*** Opening DATA ***

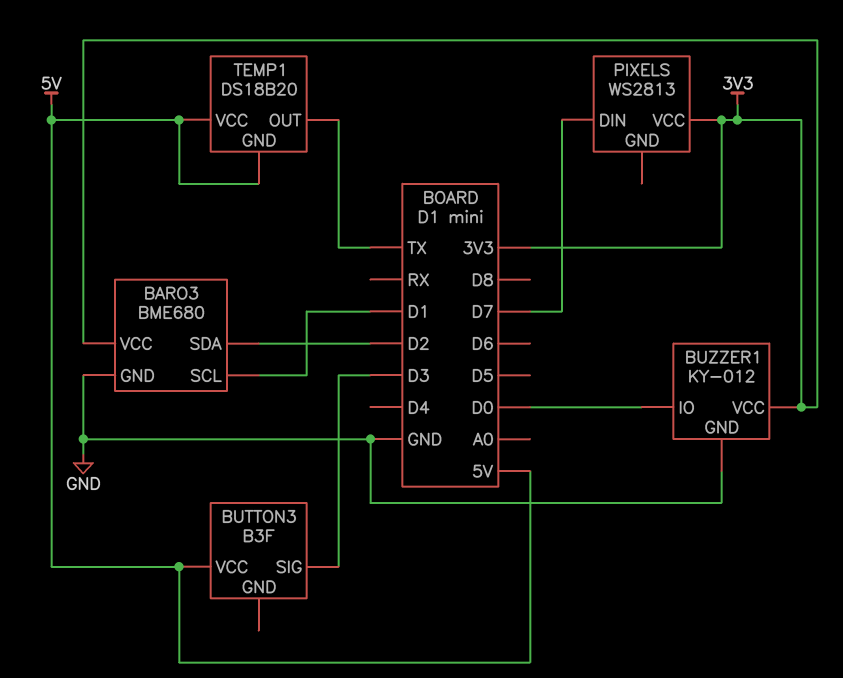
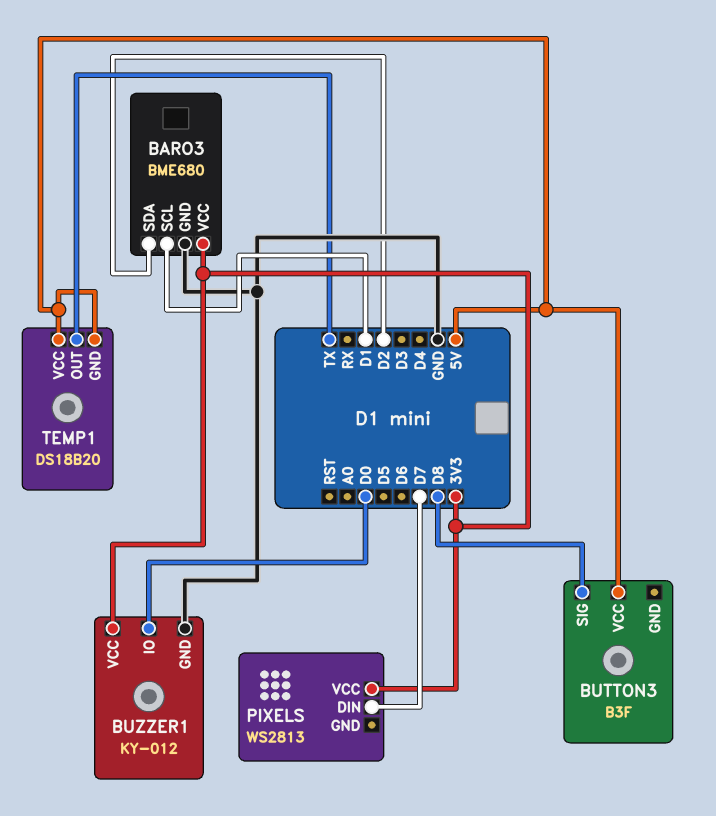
BUTTON3 pin SIG: D3 -> D8

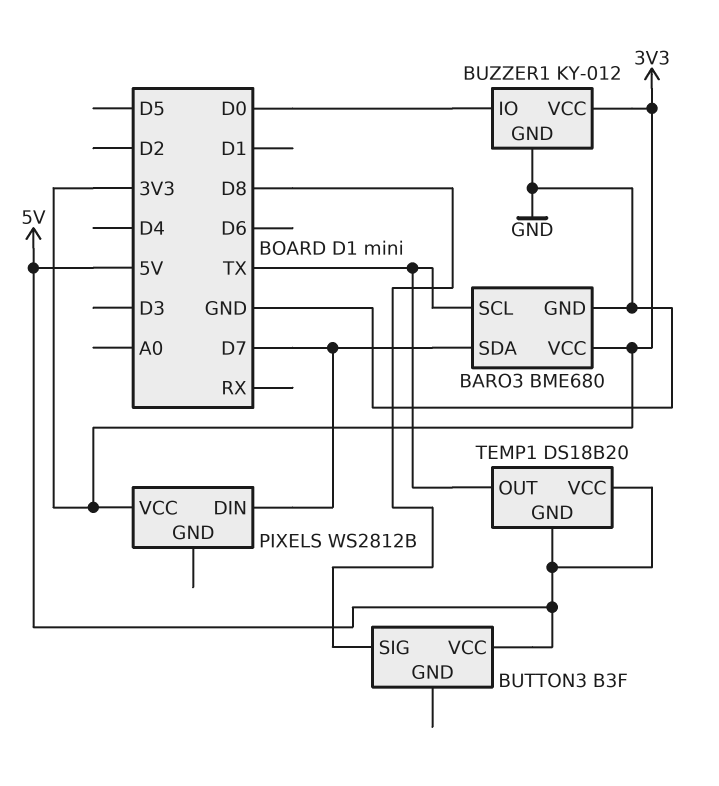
BARO3 pin SCL: D1 -> TX
BARO3 pin SDA: D2 -> D7
PIXELS: WS2813 -> WS2812B

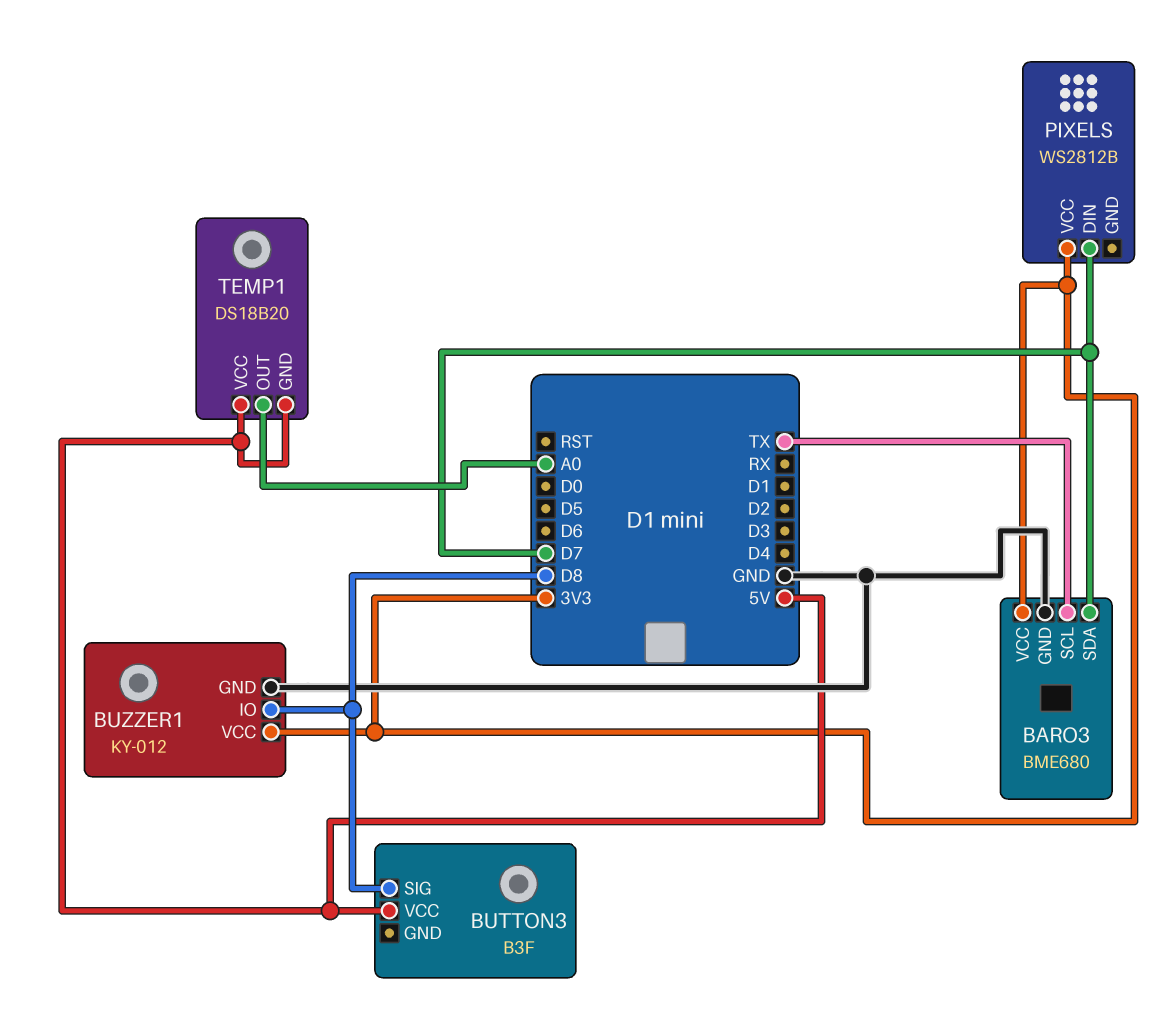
BUZZER1 pin IO: D0 -> D8
TEMP1 pin OUT: TX -> A0

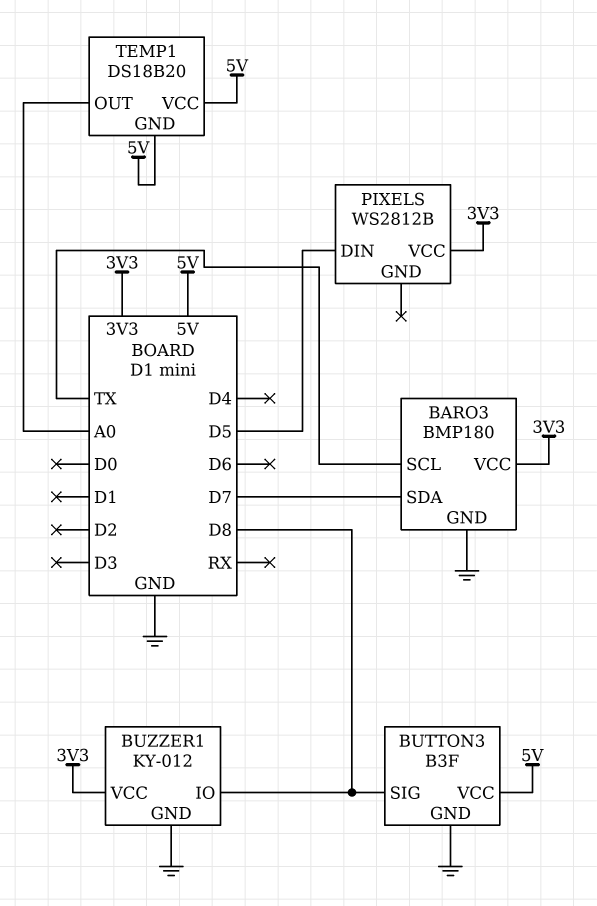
BARO3: BME680 -> BMP180
BUTTON3 pin GND: none -> GND
PIXELS pin DIN: D7 -> D5

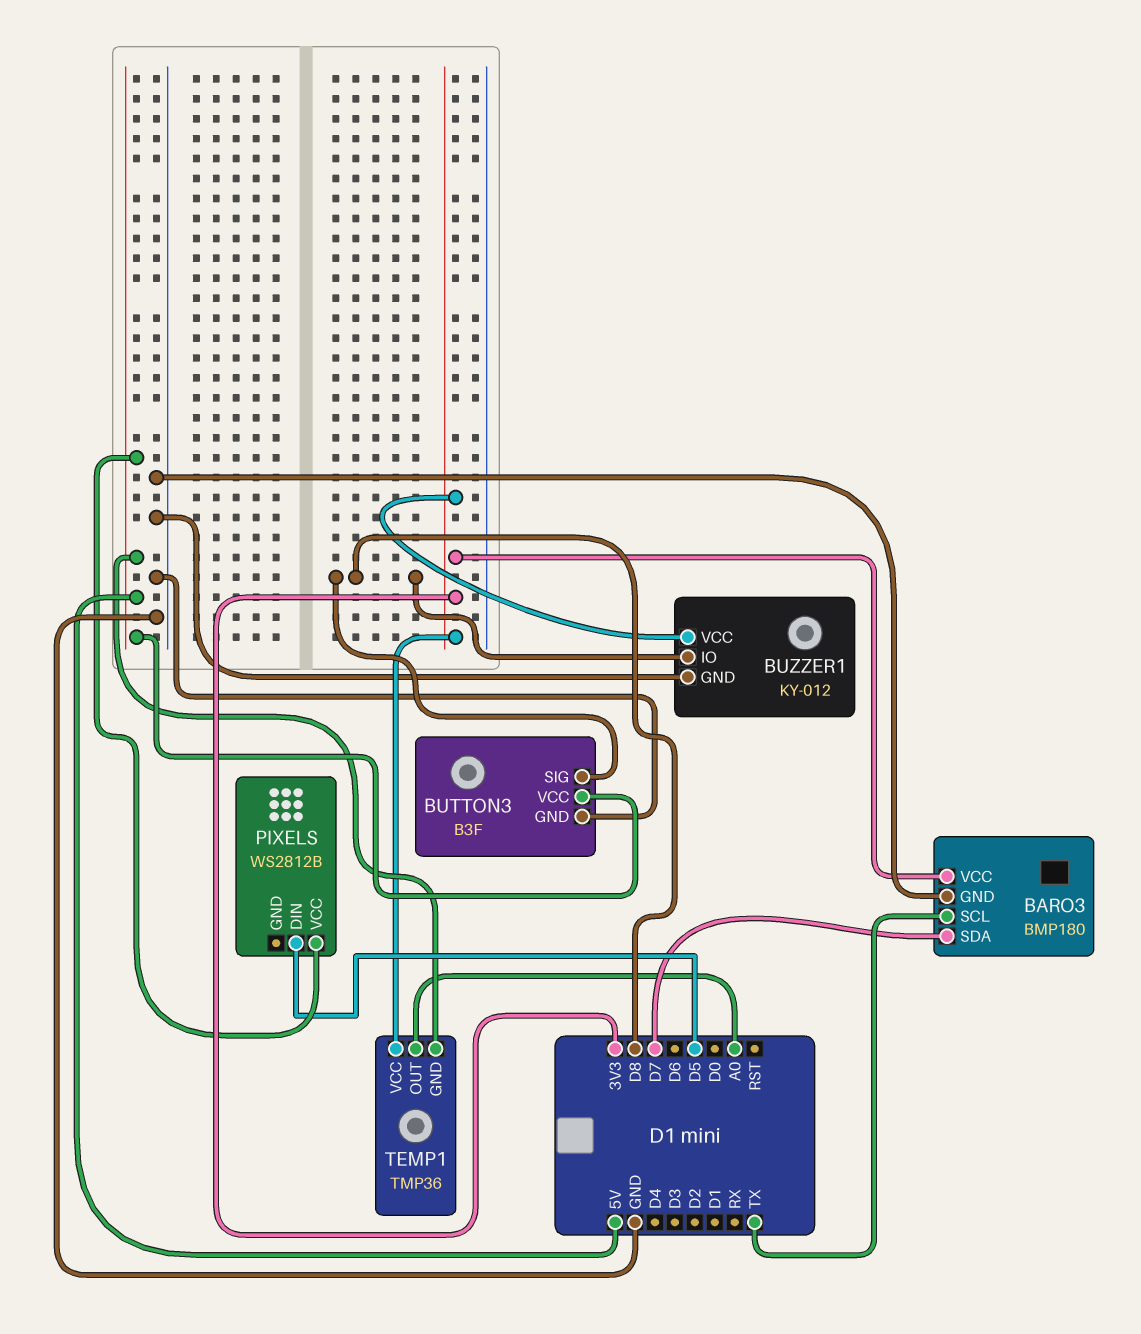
PIXELS pin VCC: 3V3 -> 5V
TEMP1: DS18B20 -> TMP36
TEMP1 pin VCC: 5V -> 3V3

*** Closing DATA ***

■ WORK REQUIRED:
From the data above, copy each line that holds "PIXELS".

■ WRITTEN ANSWER:
PIXELS: WS2813 -> WS2812B
PIXELS pin DIN: D7 -> D5
PIXELS pin VCC: 3V3 -> 5V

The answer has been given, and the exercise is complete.